▸ HOW TO COMPLETE THIS TASK
Looking at the entries below, state how many lines contain the word "grey". Give the number alone.

-------- THE INPUT

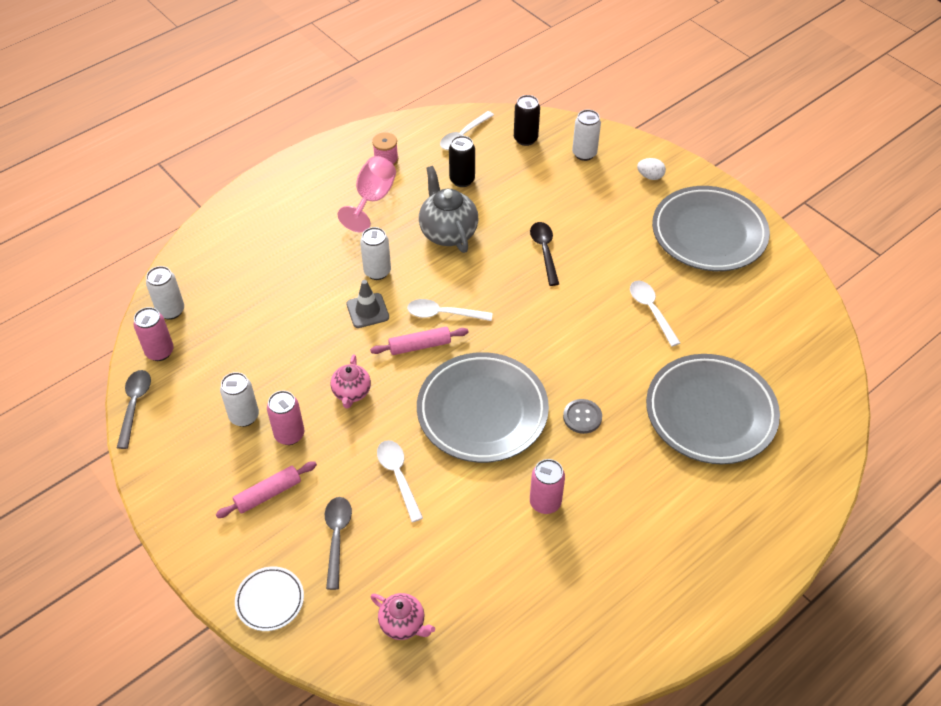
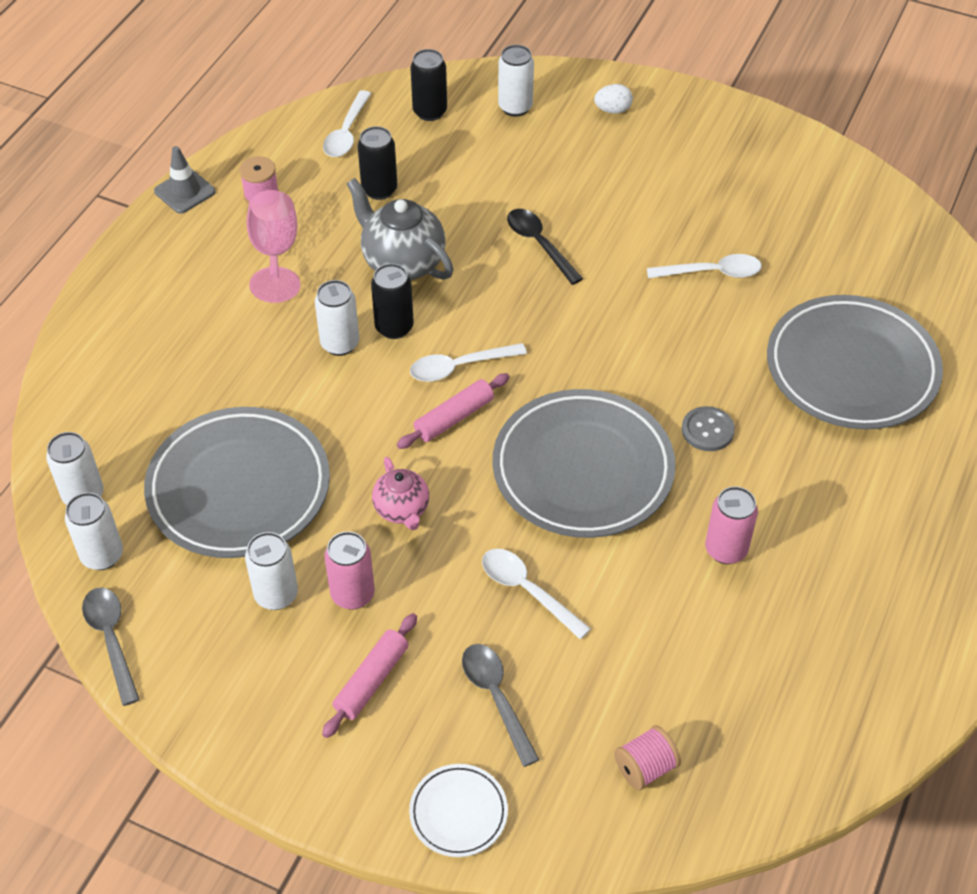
camera: 25 degrees left, 0 degrees up
(160, 352) = (102, 555): pink can -> white can
(367, 311) = (358, 398): grey traffic cone -> grey traffic cone (184, 191)
(403, 624) = (645, 767): pink teapot -> pink spool
(417, 273) = (394, 327): none -> black can
(651, 310) = (711, 272): white spoon -> white spoon turned 135 degrees clockwise
(709, 233) = (723, 157): grey plate -> grey plate (239, 488)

----------------

▸ TASK ANSWER
2